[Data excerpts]
======
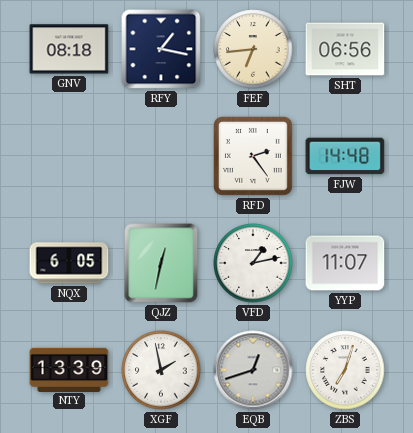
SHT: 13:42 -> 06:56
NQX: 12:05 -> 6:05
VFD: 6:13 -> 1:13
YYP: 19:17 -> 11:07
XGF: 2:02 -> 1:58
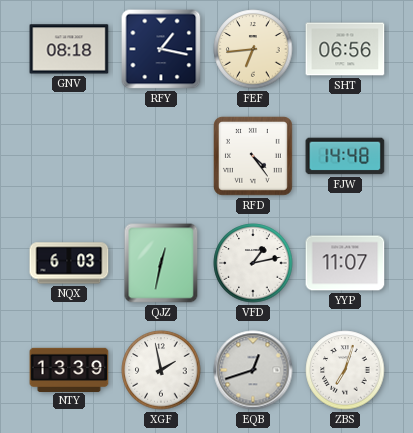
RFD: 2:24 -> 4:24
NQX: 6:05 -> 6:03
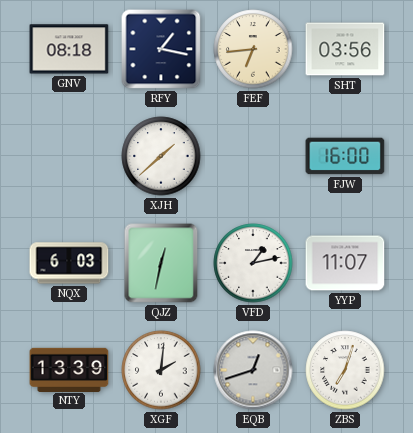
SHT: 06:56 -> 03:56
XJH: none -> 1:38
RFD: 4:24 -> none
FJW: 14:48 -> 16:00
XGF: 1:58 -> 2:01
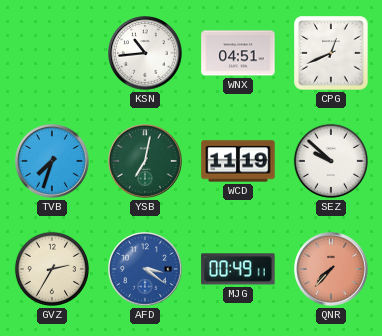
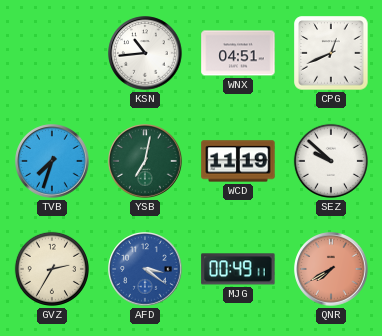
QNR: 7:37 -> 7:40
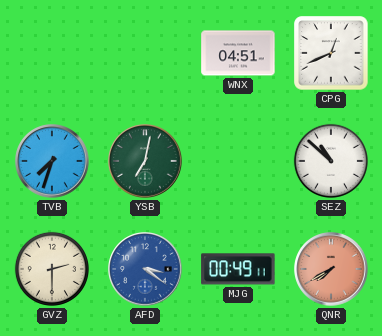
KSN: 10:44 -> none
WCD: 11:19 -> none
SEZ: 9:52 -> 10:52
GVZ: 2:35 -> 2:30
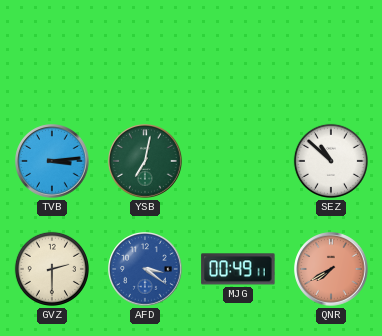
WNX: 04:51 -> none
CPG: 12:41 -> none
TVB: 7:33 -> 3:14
======
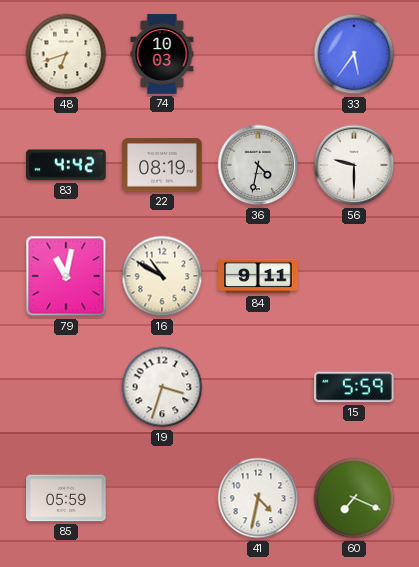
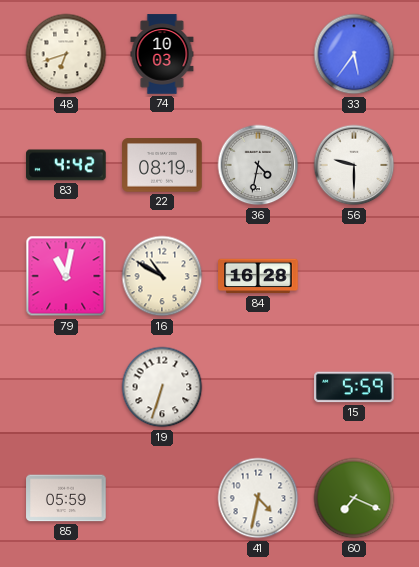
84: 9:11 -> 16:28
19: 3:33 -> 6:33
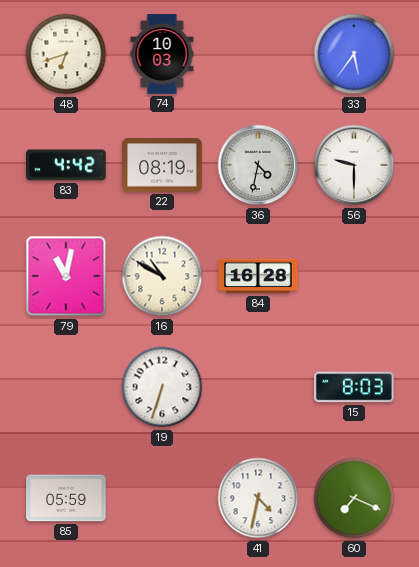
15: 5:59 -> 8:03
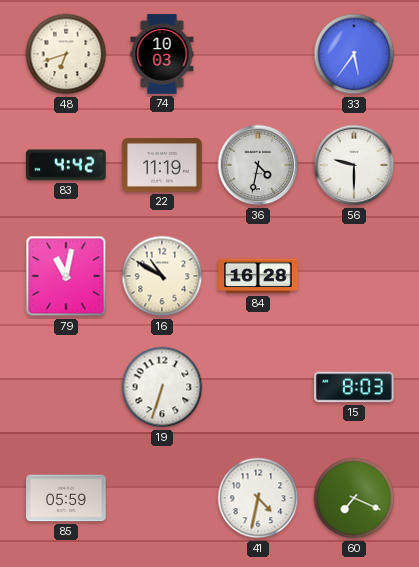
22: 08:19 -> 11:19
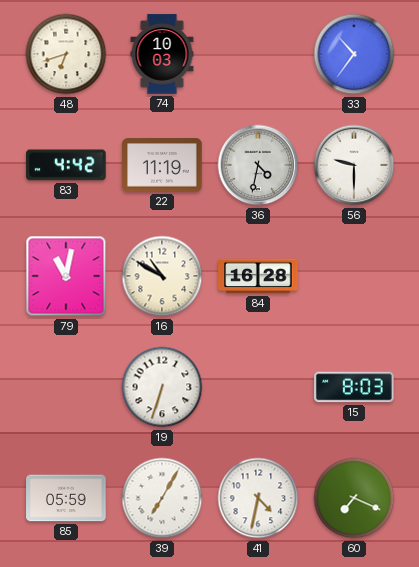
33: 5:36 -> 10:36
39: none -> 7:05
======
* Instructions to follow *
Rewrite the listing from the line with "84: 9:11 -> 16:28" through the line with "39: none -> 7:05", changing "none" to "off" and keeping all else the same. Leave the picture lines out.

* Output of the exercise *
84: 9:11 -> 16:28
19: 3:33 -> 6:33
15: 5:59 -> 8:03
22: 08:19 -> 11:19
33: 5:36 -> 10:36
39: off -> 7:05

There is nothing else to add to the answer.